◆ TRY IT
Repeat only the lines from the one containing "before: yellow toy apple" to the final line below, exactly as they read, and leave every picture out.
** Opening RECORD SET block **
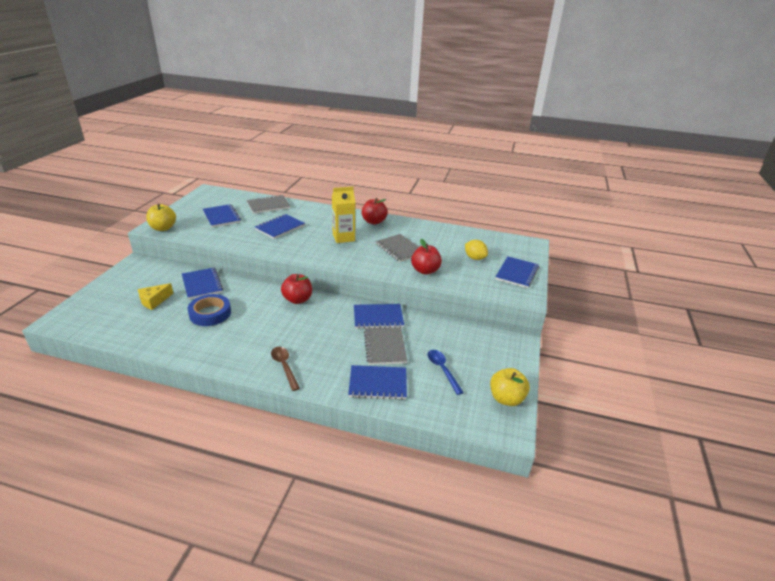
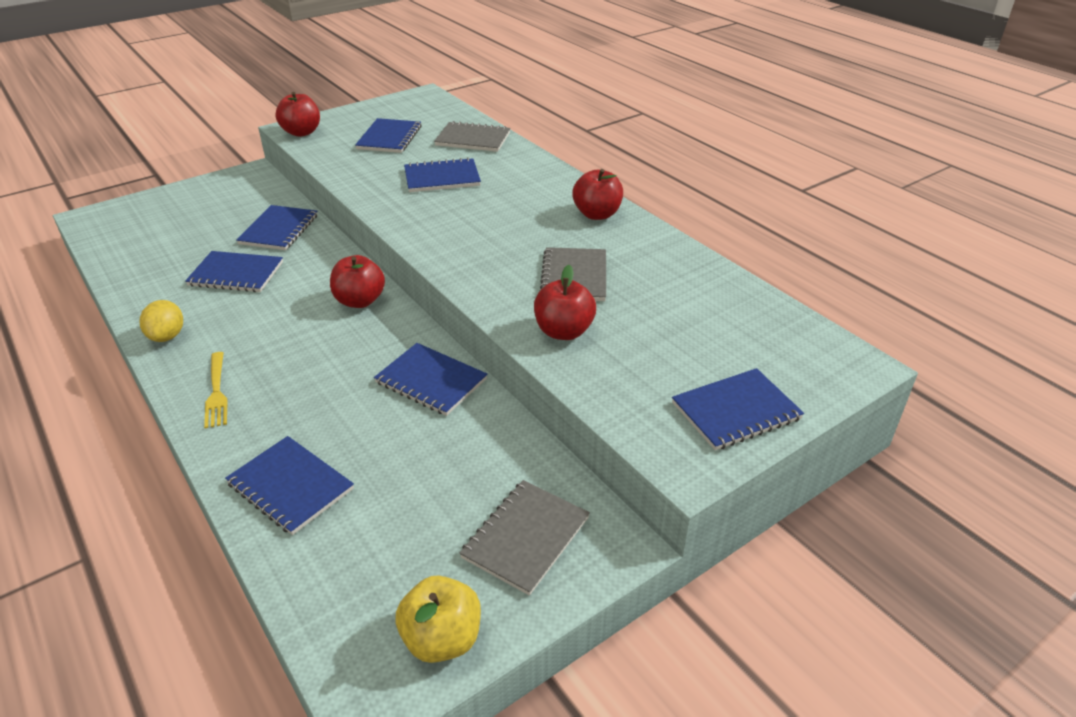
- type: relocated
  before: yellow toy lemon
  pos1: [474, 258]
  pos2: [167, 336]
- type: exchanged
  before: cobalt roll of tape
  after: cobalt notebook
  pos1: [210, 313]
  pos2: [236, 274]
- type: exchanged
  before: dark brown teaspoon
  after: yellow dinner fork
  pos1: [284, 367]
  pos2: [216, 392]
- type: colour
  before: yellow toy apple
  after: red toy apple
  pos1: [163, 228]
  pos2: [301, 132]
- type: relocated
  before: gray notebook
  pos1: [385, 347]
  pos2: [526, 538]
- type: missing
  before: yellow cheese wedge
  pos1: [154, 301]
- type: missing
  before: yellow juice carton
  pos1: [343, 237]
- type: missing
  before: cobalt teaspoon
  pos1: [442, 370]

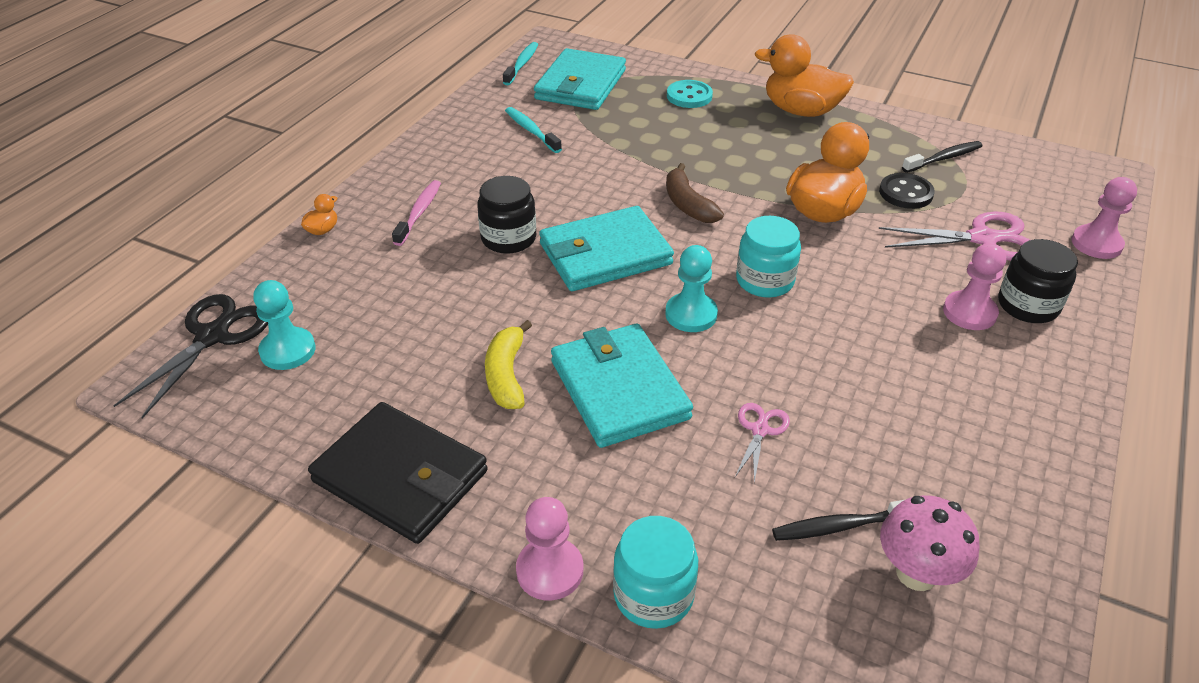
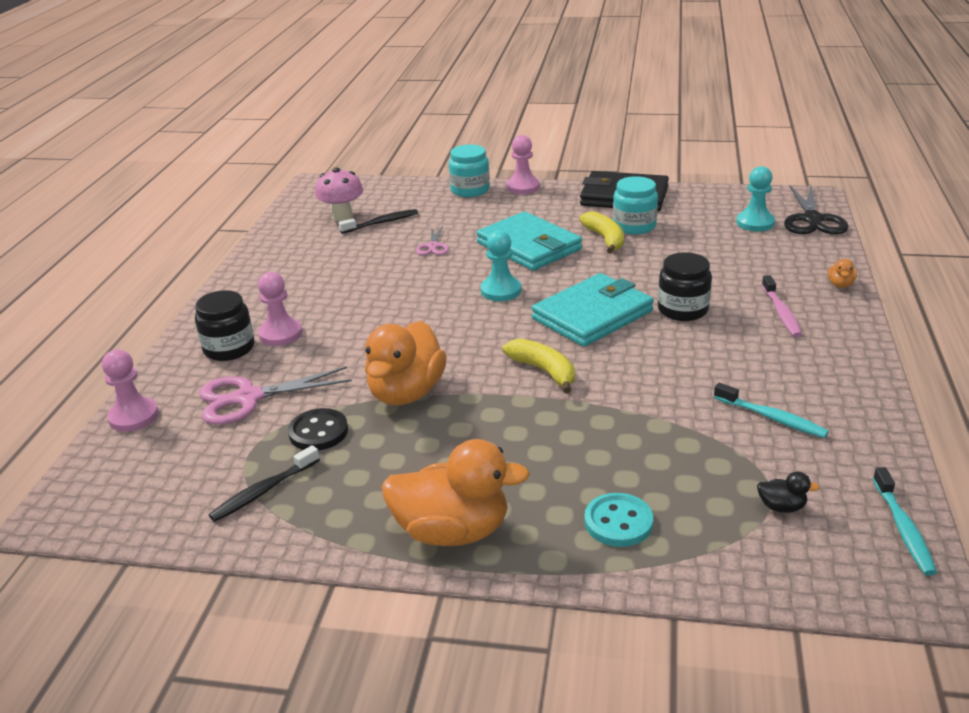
- type: colour
  before: dark brown toy banana
  after: yellow toy banana
  pos1: [688, 204]
  pos2: [544, 371]
- type: relocated
  before: teal jam jar
  pos1: [764, 281]
  pos2: [634, 226]
- type: exchanged
  before: teal card wallet
  after: black toy duck
  pos1: [580, 85]
  pos2: [781, 507]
** Closing RECORD SET block **
◆ SOLUTION BELOW
  before: yellow toy apple
  after: red toy apple
  pos1: [163, 228]
  pos2: [301, 132]
- type: relocated
  before: gray notebook
  pos1: [385, 347]
  pos2: [526, 538]
- type: missing
  before: yellow cheese wedge
  pos1: [154, 301]
- type: missing
  before: yellow juice carton
  pos1: [343, 237]
- type: missing
  before: cobalt teaspoon
  pos1: [442, 370]

- type: colour
  before: dark brown toy banana
  after: yellow toy banana
  pos1: [688, 204]
  pos2: [544, 371]
- type: relocated
  before: teal jam jar
  pos1: [764, 281]
  pos2: [634, 226]
- type: exchanged
  before: teal card wallet
  after: black toy duck
  pos1: [580, 85]
  pos2: [781, 507]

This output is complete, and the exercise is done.